- **INSTRUCTIONS TO FOLLOW**
Transcribe exactly, and only, the lines running from the one that contains "none -> lime brick E2:H2 level 1" through the last line of the material. No pictures.

+++ INPUT FOR THIS TASK +++

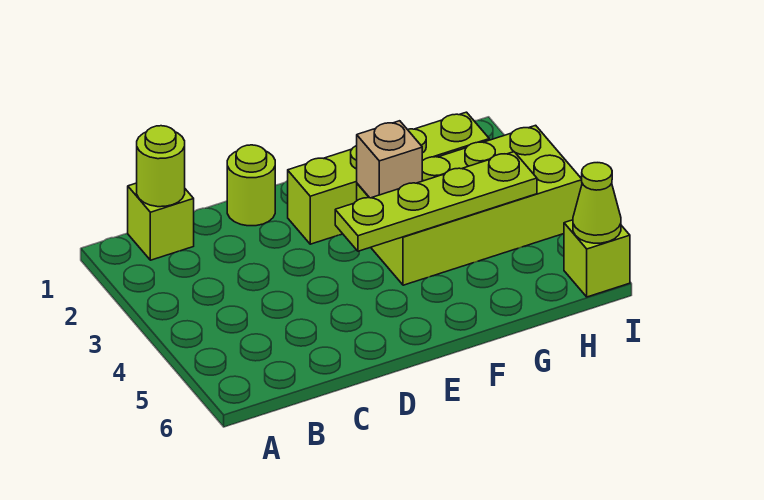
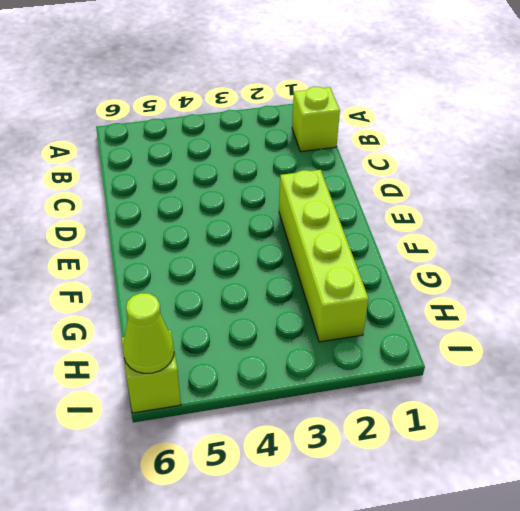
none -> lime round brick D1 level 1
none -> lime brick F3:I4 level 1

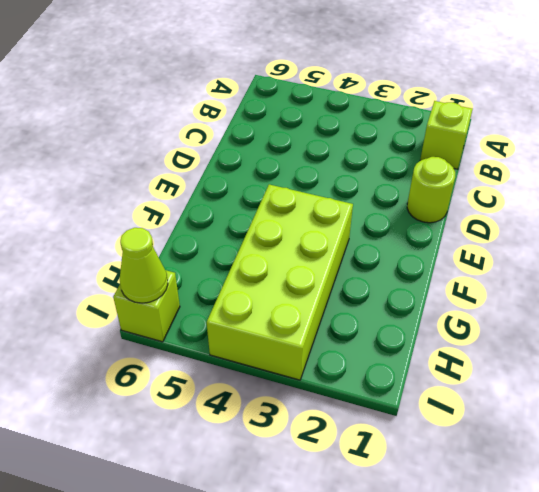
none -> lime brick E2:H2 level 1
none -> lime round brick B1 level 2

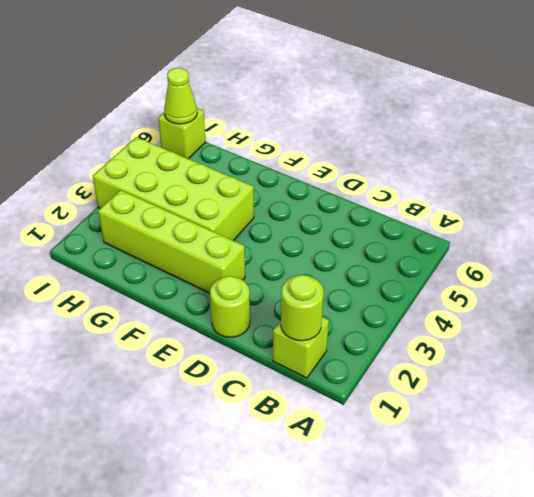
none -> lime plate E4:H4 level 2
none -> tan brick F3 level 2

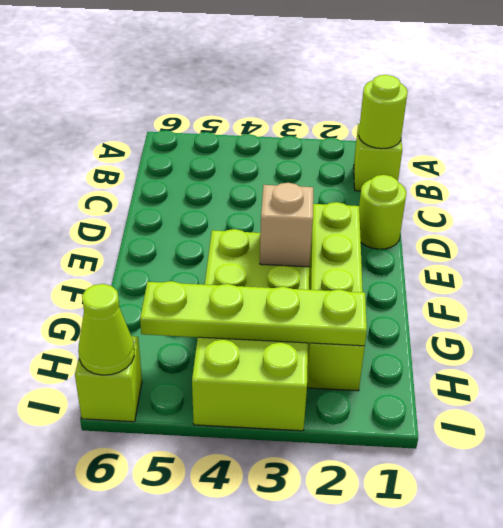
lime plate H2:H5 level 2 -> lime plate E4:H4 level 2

+++

- **ANSWER AREA**
none -> lime brick E2:H2 level 1
none -> lime round brick B1 level 2

none -> lime plate E4:H4 level 2
none -> tan brick F3 level 2

lime plate H2:H5 level 2 -> lime plate E4:H4 level 2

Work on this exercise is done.